* [TASK PROMPT] Set down every entry again word for word, please, but skip the pictures.

* [RECORDS SHOWN]
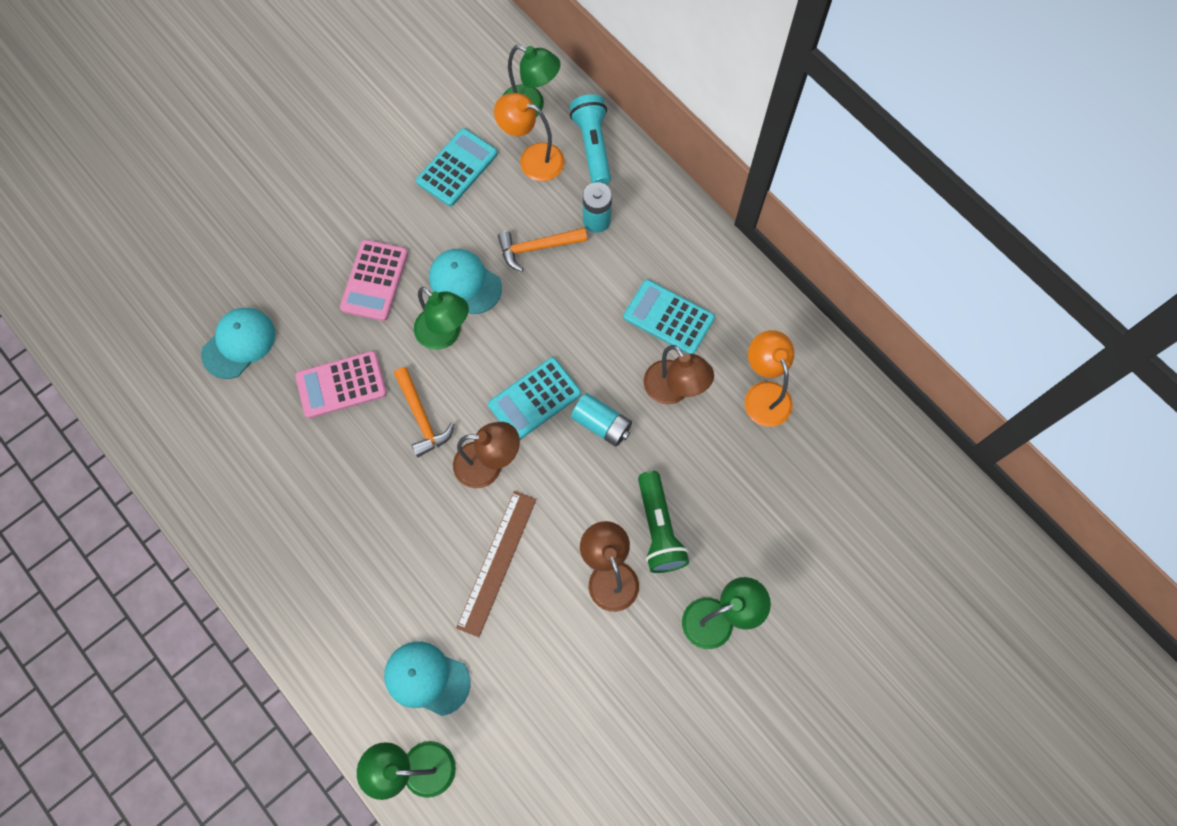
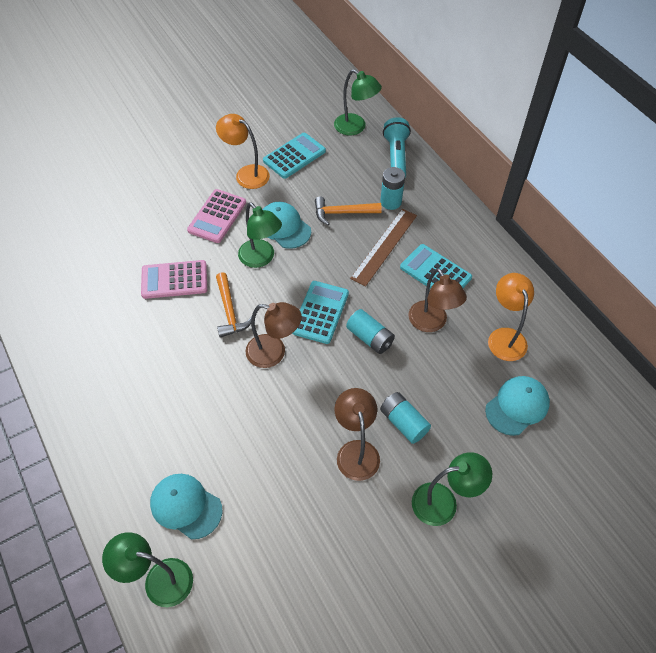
camera: 10 degrees right, 15 degrees down
(239, 343) = (107, 242): turquoise cap -> turquoise cap (517, 406)
(497, 562) = (265, 425): brown ruler -> brown ruler (384, 246)
(532, 159) = (350, 158): orange lamp -> orange lamp (246, 174)
(535, 399) = (320, 312): turquoise calculator -> turquoise calculator turned 135 degrees clockwise
(658, 529) = (403, 422): green flashlight -> turquoise battery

* [WORKED SOLUTION]
camera: 10 degrees right, 15 degrees down
(239, 343) = (107, 242): turquoise cap -> turquoise cap (517, 406)
(497, 562) = (265, 425): brown ruler -> brown ruler (384, 246)
(532, 159) = (350, 158): orange lamp -> orange lamp (246, 174)
(535, 399) = (320, 312): turquoise calculator -> turquoise calculator turned 135 degrees clockwise
(658, 529) = (403, 422): green flashlight -> turquoise battery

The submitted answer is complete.